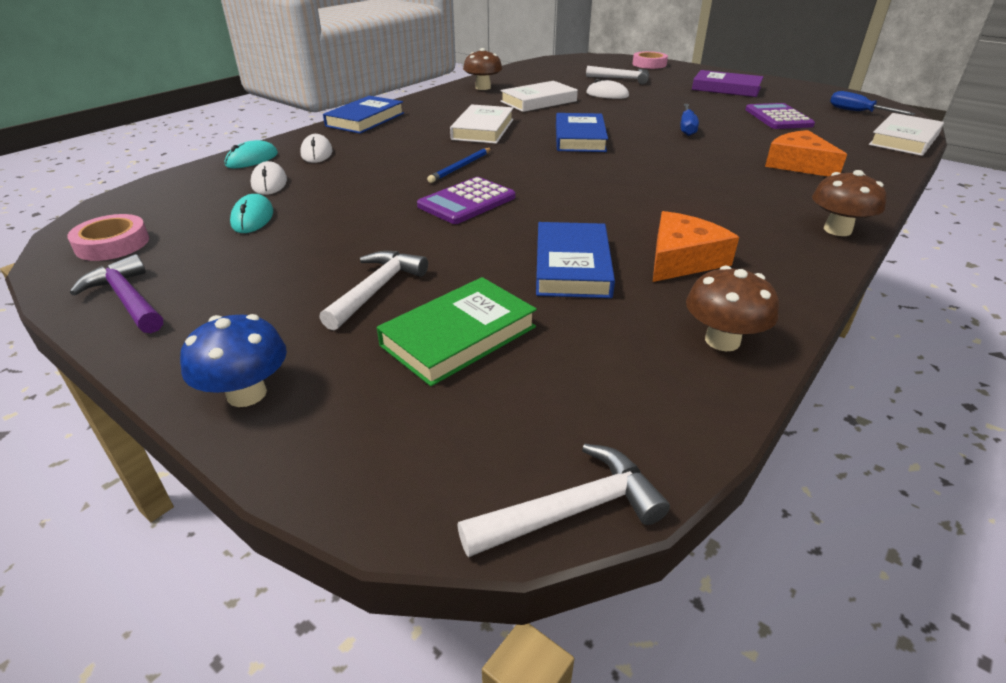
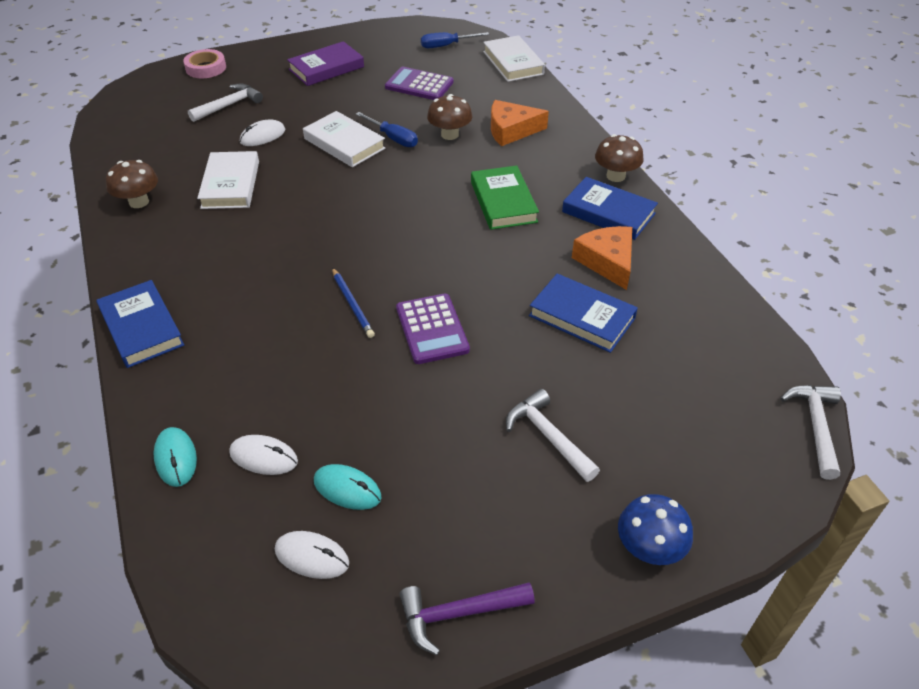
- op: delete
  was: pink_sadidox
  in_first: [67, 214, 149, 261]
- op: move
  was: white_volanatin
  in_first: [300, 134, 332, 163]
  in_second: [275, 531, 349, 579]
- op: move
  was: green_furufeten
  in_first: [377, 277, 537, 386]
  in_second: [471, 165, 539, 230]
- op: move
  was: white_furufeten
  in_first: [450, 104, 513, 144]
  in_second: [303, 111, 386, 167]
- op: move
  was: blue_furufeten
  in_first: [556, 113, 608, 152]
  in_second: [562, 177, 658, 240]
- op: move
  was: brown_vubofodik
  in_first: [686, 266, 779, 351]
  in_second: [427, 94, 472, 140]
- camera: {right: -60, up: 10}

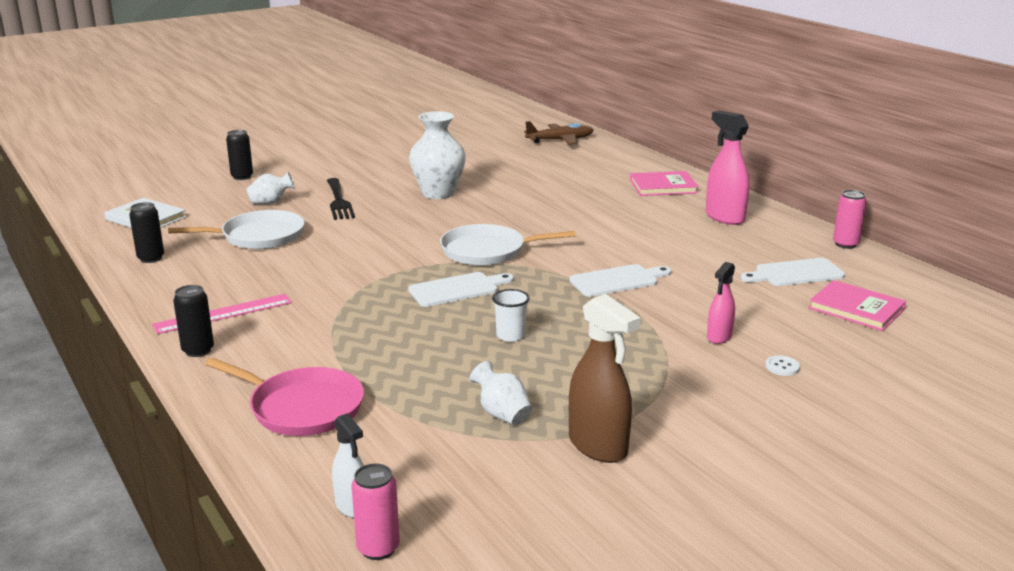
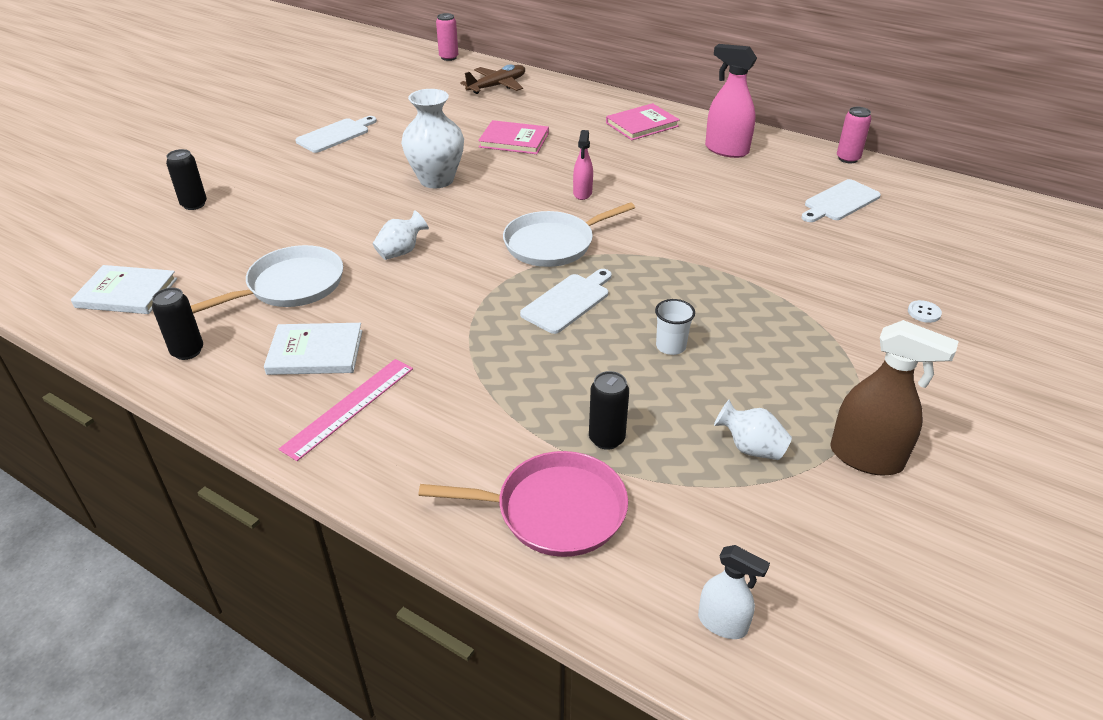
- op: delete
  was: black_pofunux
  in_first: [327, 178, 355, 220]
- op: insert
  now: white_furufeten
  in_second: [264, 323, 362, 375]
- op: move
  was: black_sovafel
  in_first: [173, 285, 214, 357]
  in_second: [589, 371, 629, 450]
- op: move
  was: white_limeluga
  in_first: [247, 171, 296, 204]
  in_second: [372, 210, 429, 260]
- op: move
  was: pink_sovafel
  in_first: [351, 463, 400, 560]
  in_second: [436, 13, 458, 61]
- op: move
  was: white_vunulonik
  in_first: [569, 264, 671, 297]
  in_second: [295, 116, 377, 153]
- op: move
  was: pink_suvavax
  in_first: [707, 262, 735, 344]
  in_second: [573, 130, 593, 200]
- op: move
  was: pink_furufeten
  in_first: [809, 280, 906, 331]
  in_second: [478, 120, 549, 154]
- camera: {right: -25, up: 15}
┄┄┄┄┄┄
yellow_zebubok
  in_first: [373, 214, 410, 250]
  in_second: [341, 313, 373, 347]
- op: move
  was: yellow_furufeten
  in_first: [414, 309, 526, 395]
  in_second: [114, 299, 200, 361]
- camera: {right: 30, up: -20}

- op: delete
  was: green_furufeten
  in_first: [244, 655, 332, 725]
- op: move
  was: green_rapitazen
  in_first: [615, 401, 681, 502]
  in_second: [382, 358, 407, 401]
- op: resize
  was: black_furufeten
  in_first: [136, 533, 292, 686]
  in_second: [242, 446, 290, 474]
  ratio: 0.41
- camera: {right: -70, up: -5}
┄┄┄┄┄┄
**Exercise**
Give again, word for word, every line of the listing above from the one with "was: blue_furufeten" to the one with "in_second: [427, 94, 472, 140]", both inclusive, and nothing beyond them.

**Answer box**
  was: blue_furufeten
  in_first: [556, 113, 608, 152]
  in_second: [562, 177, 658, 240]
- op: move
  was: brown_vubofodik
  in_first: [686, 266, 779, 351]
  in_second: [427, 94, 472, 140]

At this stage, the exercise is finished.